■ ABOUT THIS EXERCISE ■
The line with "R1: 47k (N11, VCC) -> 47k (N11, VEE)", the line with "TH1: 10k (GND, N11) -> 22k (GND, N11)", and all lines between them in the material below: return these exactly, and no others.

■ INPUT DATA ■
-------------------------

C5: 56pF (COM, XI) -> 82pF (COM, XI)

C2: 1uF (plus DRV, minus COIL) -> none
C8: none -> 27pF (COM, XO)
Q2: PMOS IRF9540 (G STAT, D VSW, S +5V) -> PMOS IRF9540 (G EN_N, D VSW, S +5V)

-------------------------

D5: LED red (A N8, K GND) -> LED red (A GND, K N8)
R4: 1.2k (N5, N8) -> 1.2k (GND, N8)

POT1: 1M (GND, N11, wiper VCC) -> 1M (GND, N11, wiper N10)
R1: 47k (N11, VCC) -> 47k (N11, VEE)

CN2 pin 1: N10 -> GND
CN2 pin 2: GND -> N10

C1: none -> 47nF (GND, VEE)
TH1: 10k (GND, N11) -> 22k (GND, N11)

-------------------------

■ ANSWER SECTION ■
R1: 47k (N11, VCC) -> 47k (N11, VEE)

CN2 pin 1: N10 -> GND
CN2 pin 2: GND -> N10

C1: none -> 47nF (GND, VEE)
TH1: 10k (GND, N11) -> 22k (GND, N11)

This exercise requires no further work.